(Edit tracking data)
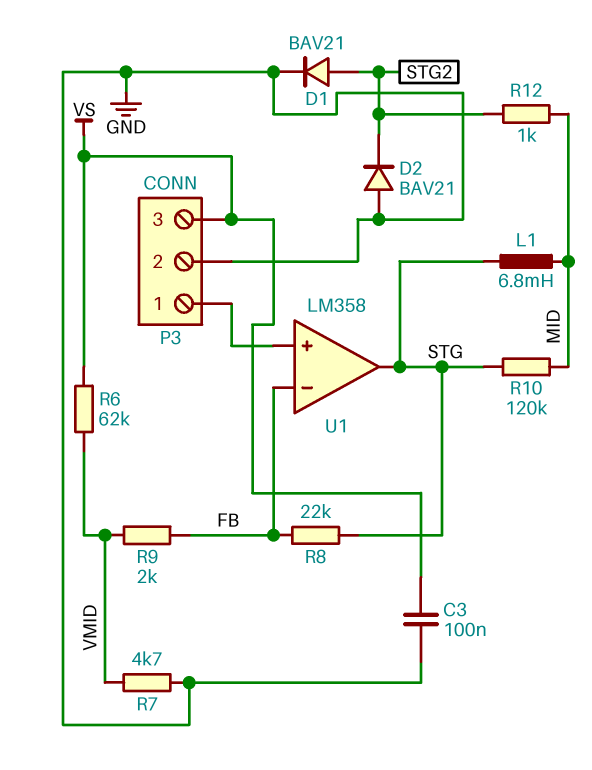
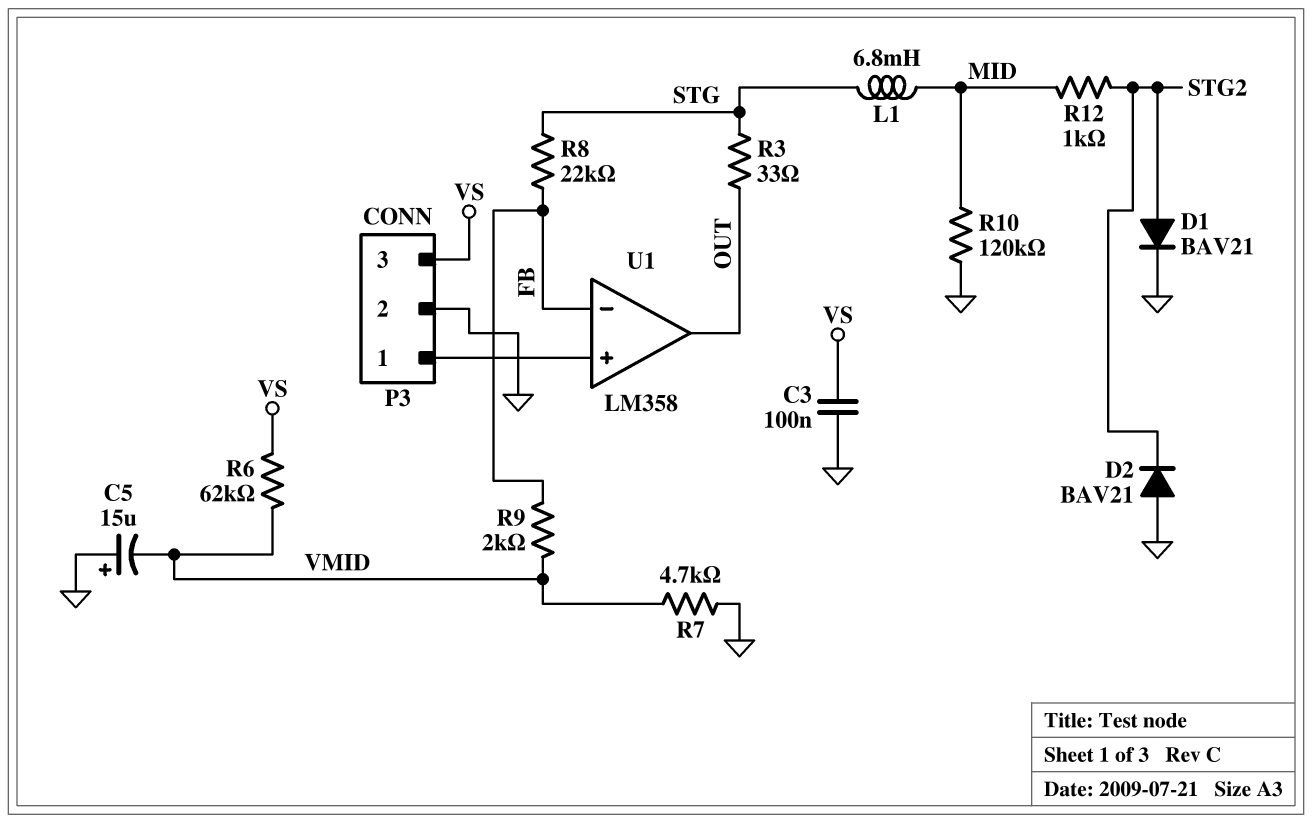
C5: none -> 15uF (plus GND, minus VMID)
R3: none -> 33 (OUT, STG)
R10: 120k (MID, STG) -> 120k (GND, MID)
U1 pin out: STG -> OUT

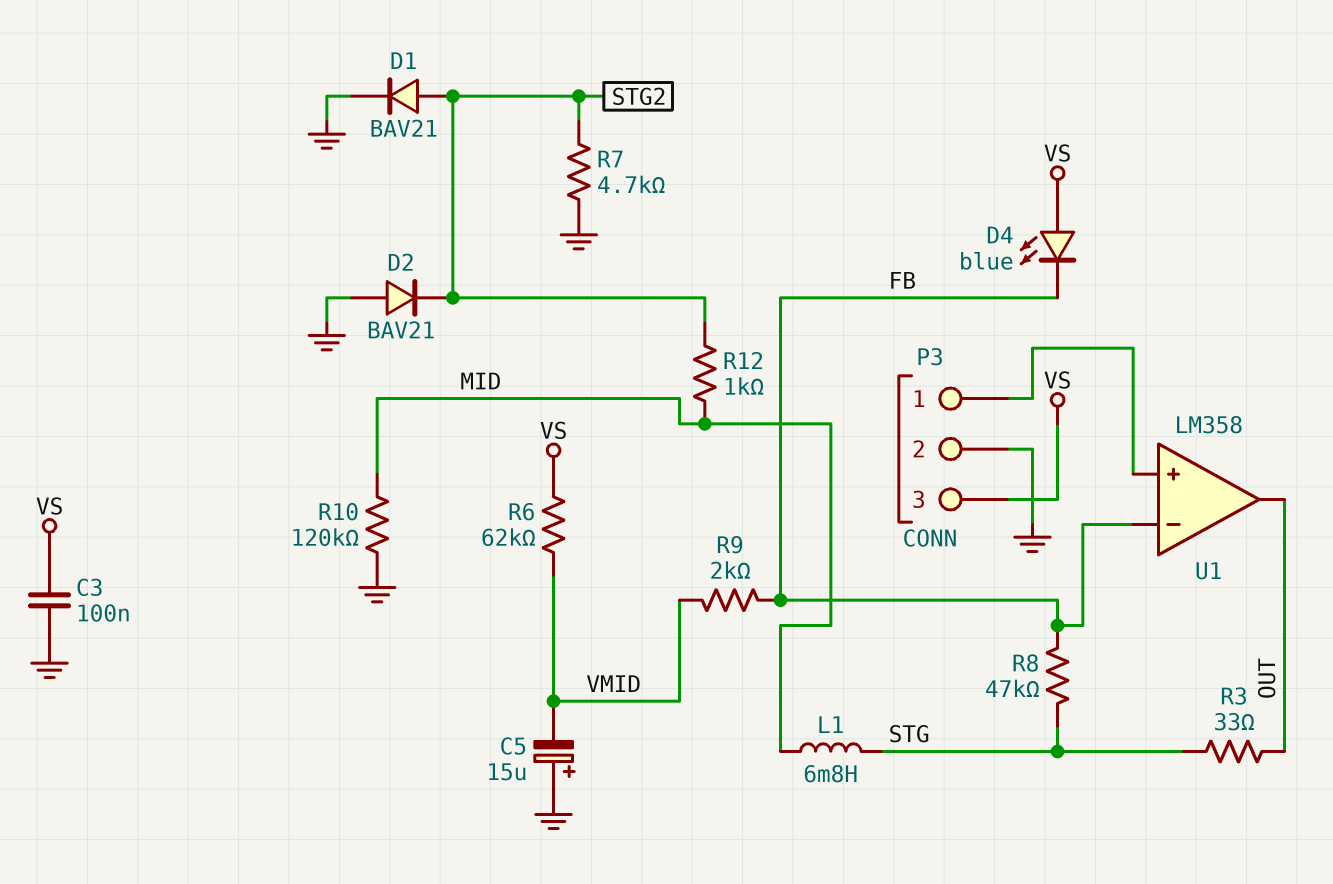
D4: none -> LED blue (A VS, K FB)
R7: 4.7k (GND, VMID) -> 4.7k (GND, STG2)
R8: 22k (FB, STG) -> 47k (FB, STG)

*GOAL OF THE EXERCISE:* Leave out every picture, and write out exactly the lines from the one with "R3: none -> 33 (OUT, STG)" through the end of the records above, both ends included.

*ANSWER TO THE EXERCISE:*
R3: none -> 33 (OUT, STG)
R10: 120k (MID, STG) -> 120k (GND, MID)
U1 pin out: STG -> OUT

D4: none -> LED blue (A VS, K FB)
R7: 4.7k (GND, VMID) -> 4.7k (GND, STG2)
R8: 22k (FB, STG) -> 47k (FB, STG)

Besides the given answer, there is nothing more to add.